*Task description:* When you retype the data, keep every word exactly and include none of the pictures.

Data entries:
──────────────────────────────
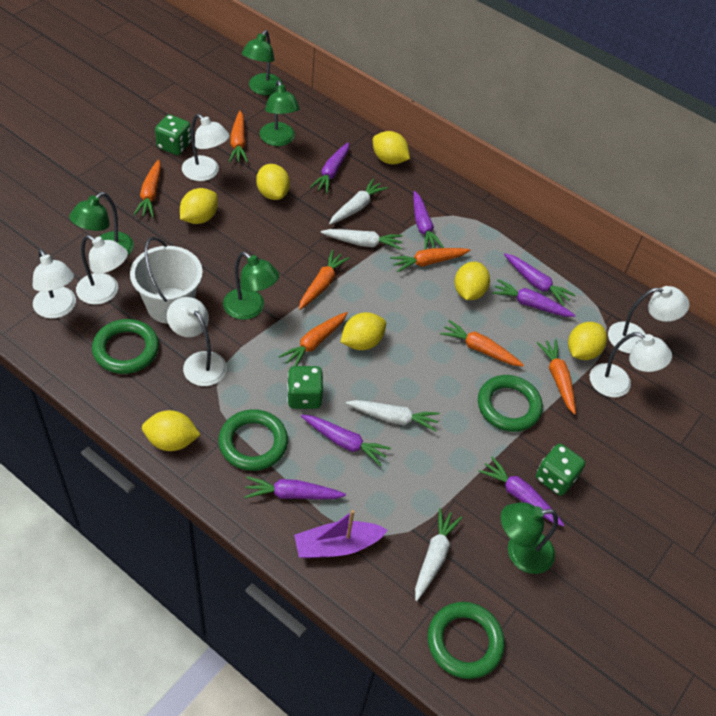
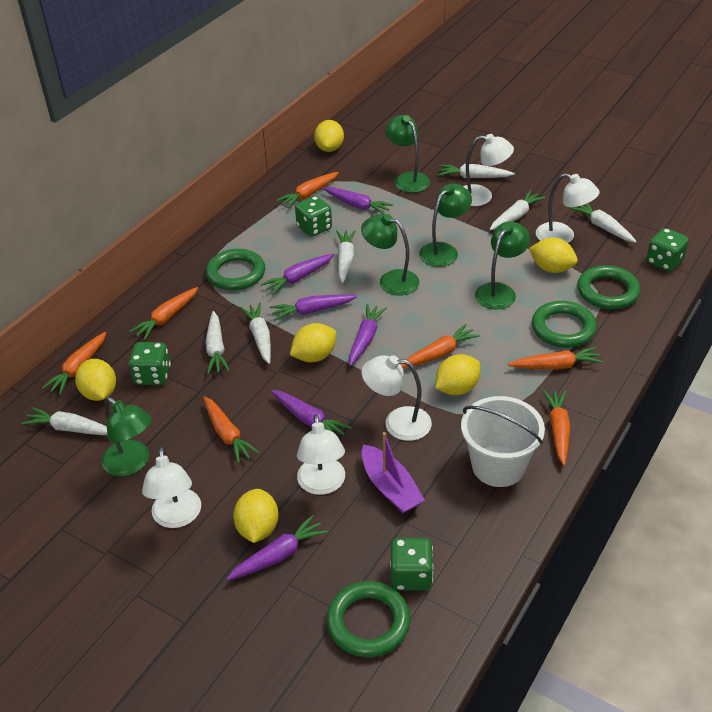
green dice: 3 -> 4
purple carrot: 7 -> 6
white carrot: 4 -> 7
white lamp: 6 -> 5
yellow lemon: 7 -> 6

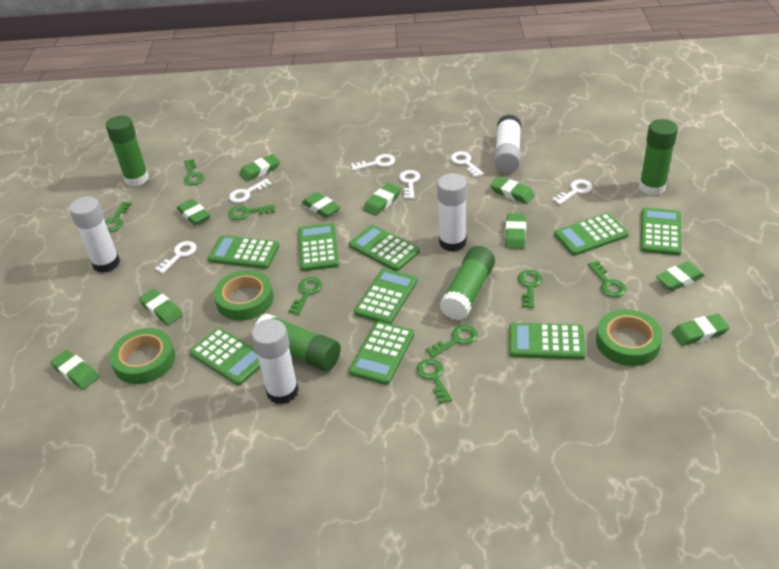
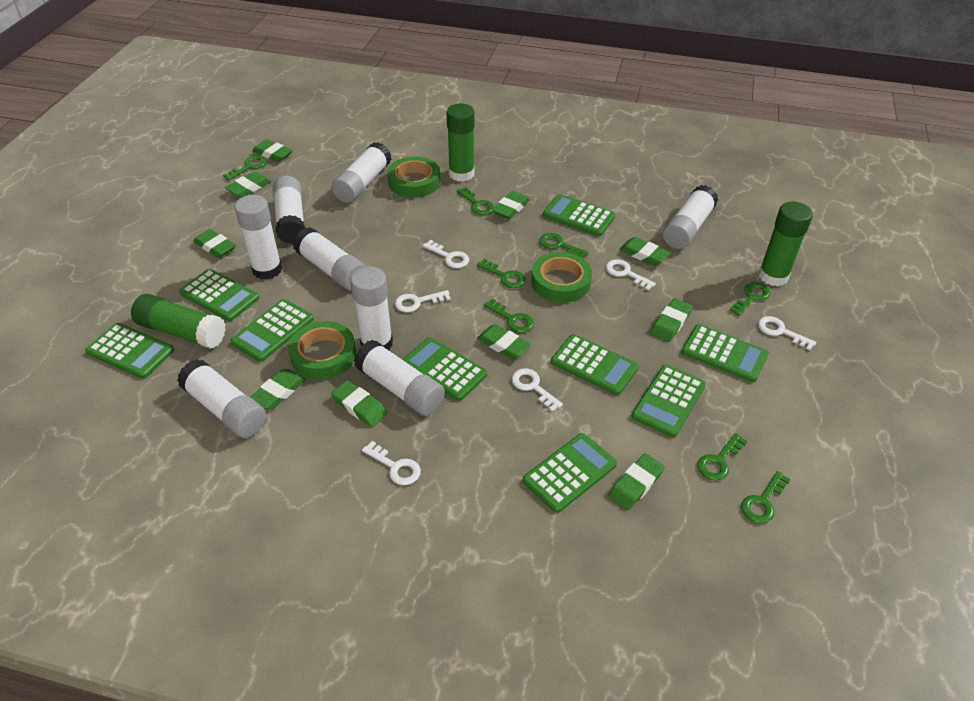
green glue stick: 4 -> 3
white glue stick: 4 -> 8

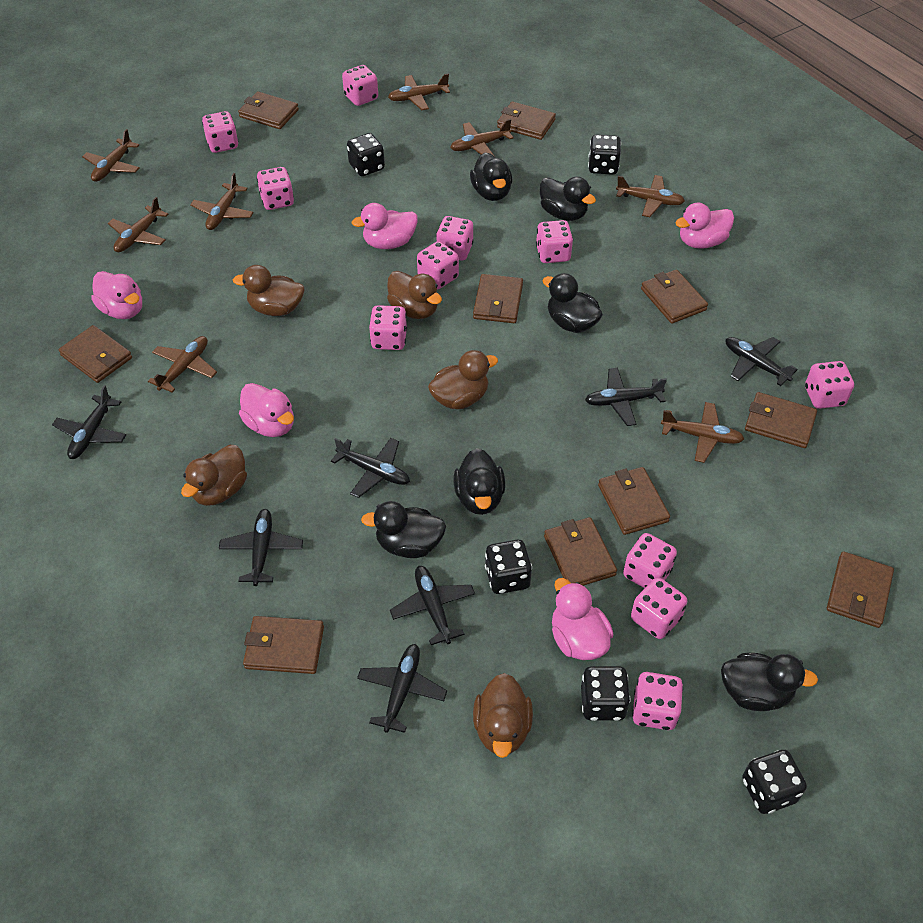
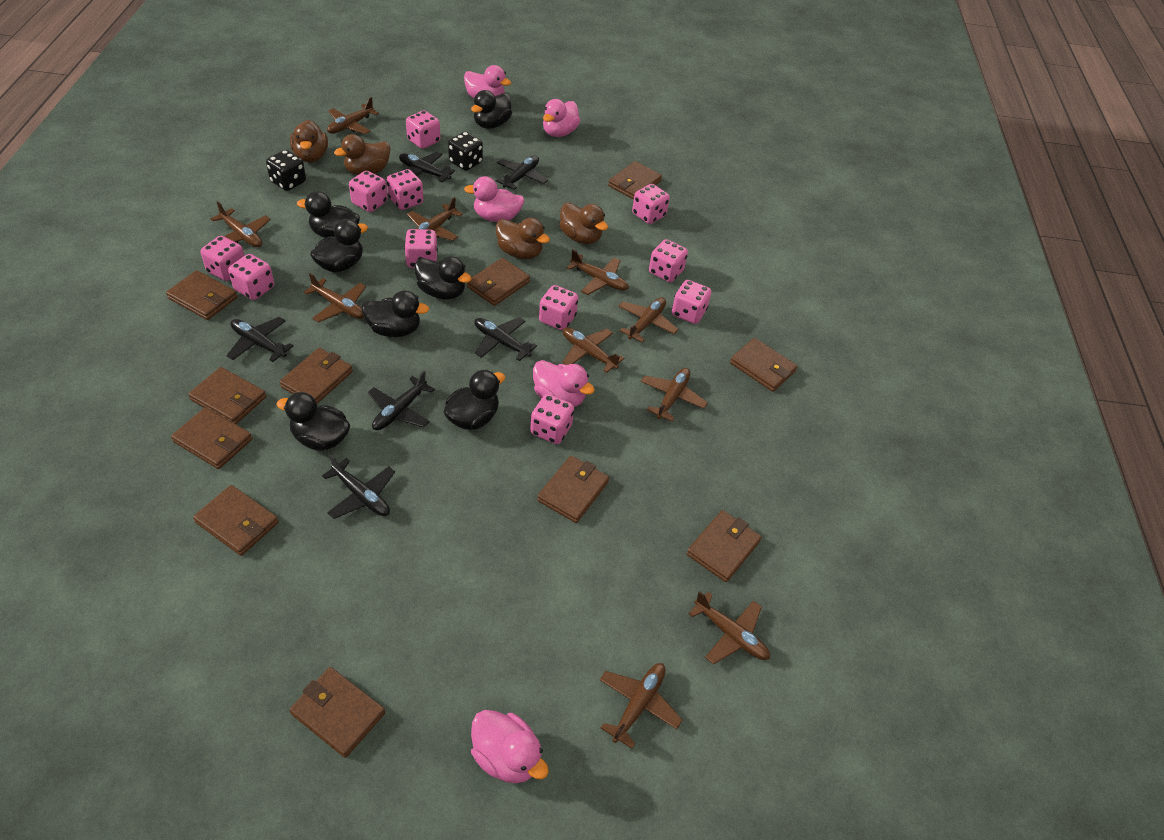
black dice: 5 -> 2
black duck: 6 -> 7
black plane: 7 -> 6
brown duck: 5 -> 4
brown plane: 8 -> 10
brown wallet: 10 -> 11

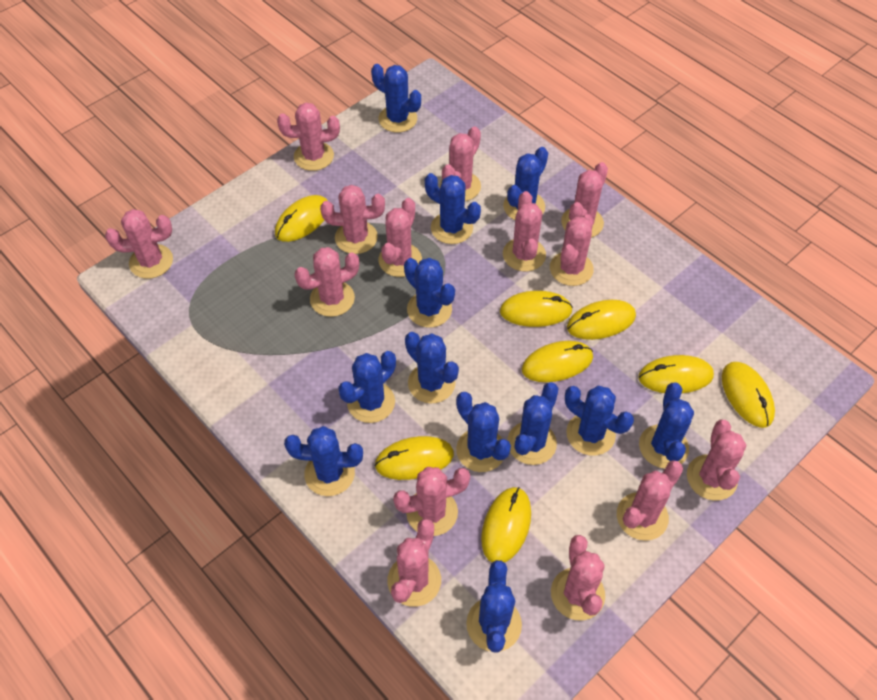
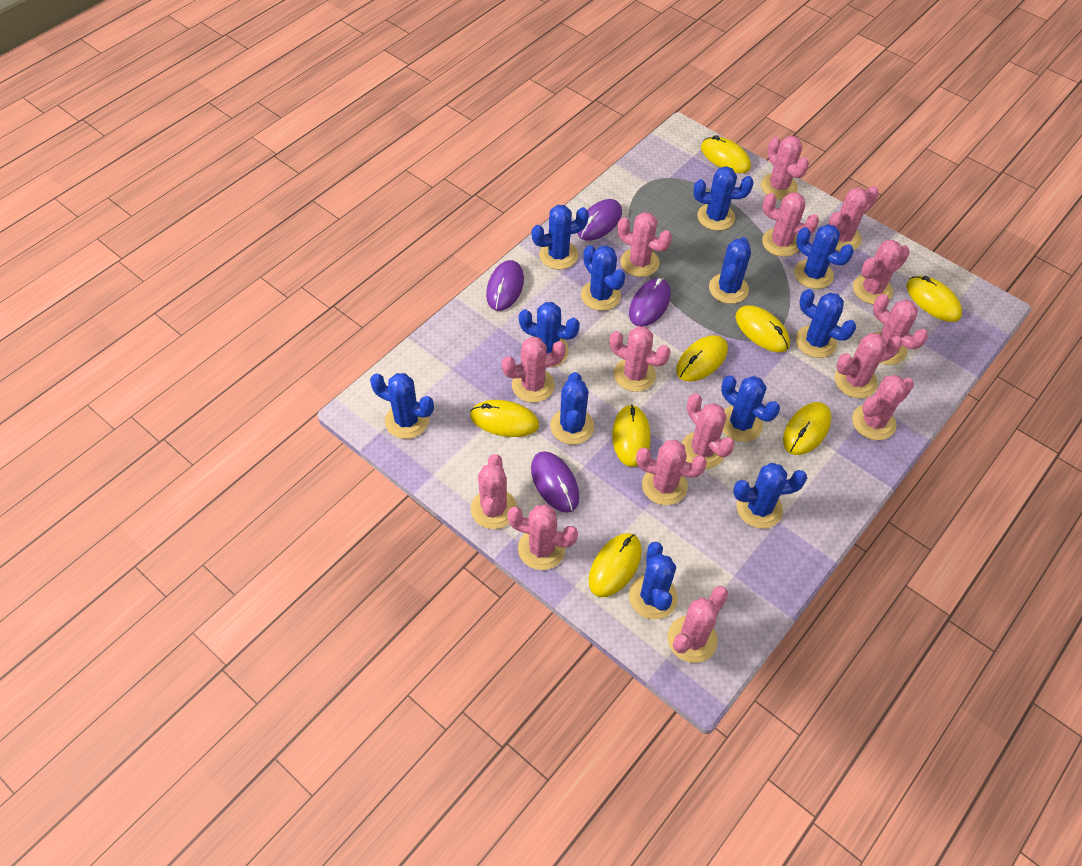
pink cactus: 14 -> 15
purple mouse: 0 -> 4

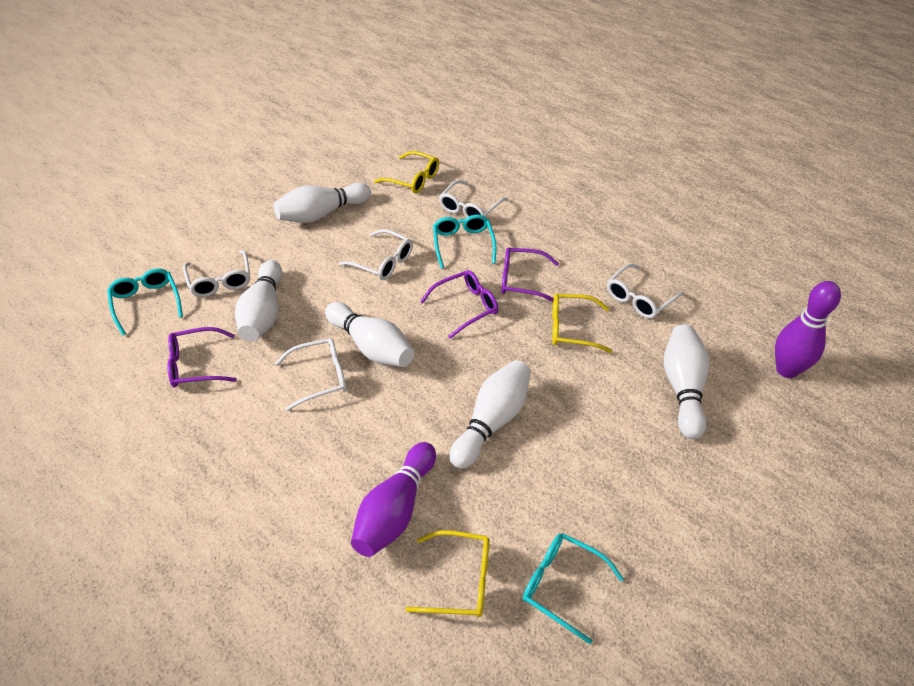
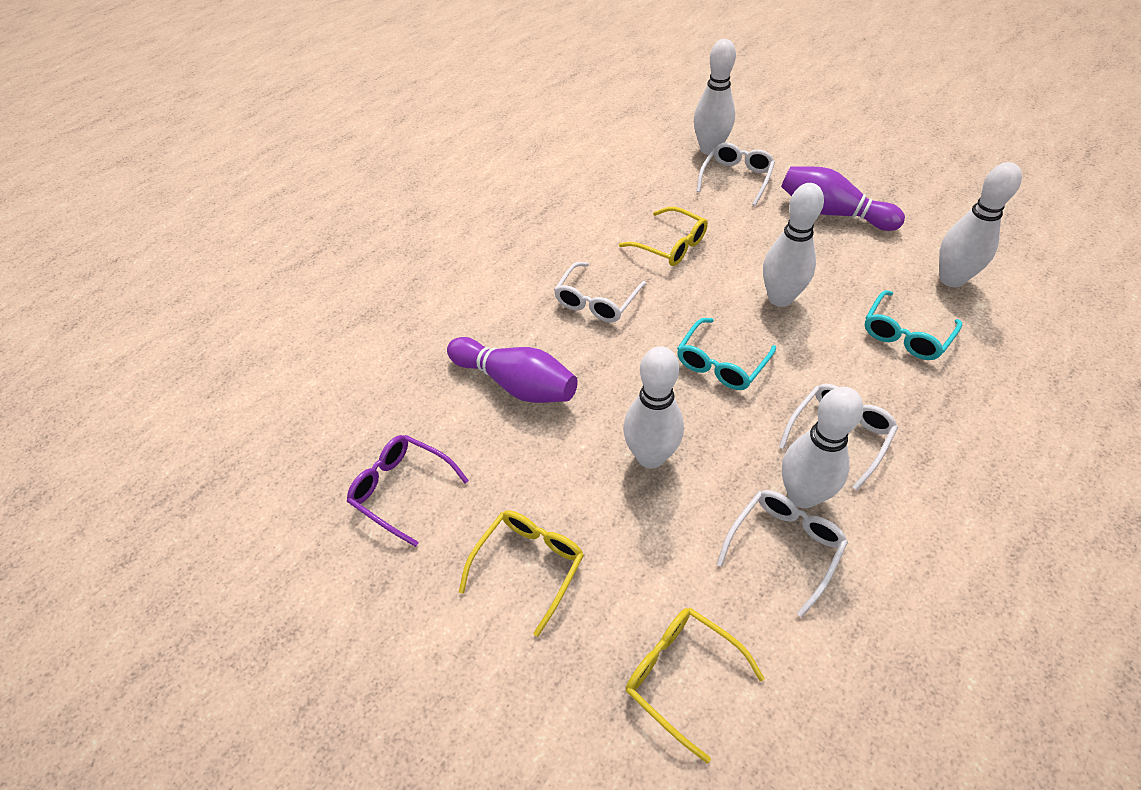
purple glasses: 3 -> 1
turquoise glasses: 3 -> 2
white glasses: 5 -> 4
──────────────────────────────
*Response to the exercise:*
green dice: 3 -> 4
purple carrot: 7 -> 6
white carrot: 4 -> 7
white lamp: 6 -> 5
yellow lemon: 7 -> 6

green glue stick: 4 -> 3
white glue stick: 4 -> 8

black dice: 5 -> 2
black duck: 6 -> 7
black plane: 7 -> 6
brown duck: 5 -> 4
brown plane: 8 -> 10
brown wallet: 10 -> 11

pink cactus: 14 -> 15
purple mouse: 0 -> 4

purple glasses: 3 -> 1
turquoise glasses: 3 -> 2
white glasses: 5 -> 4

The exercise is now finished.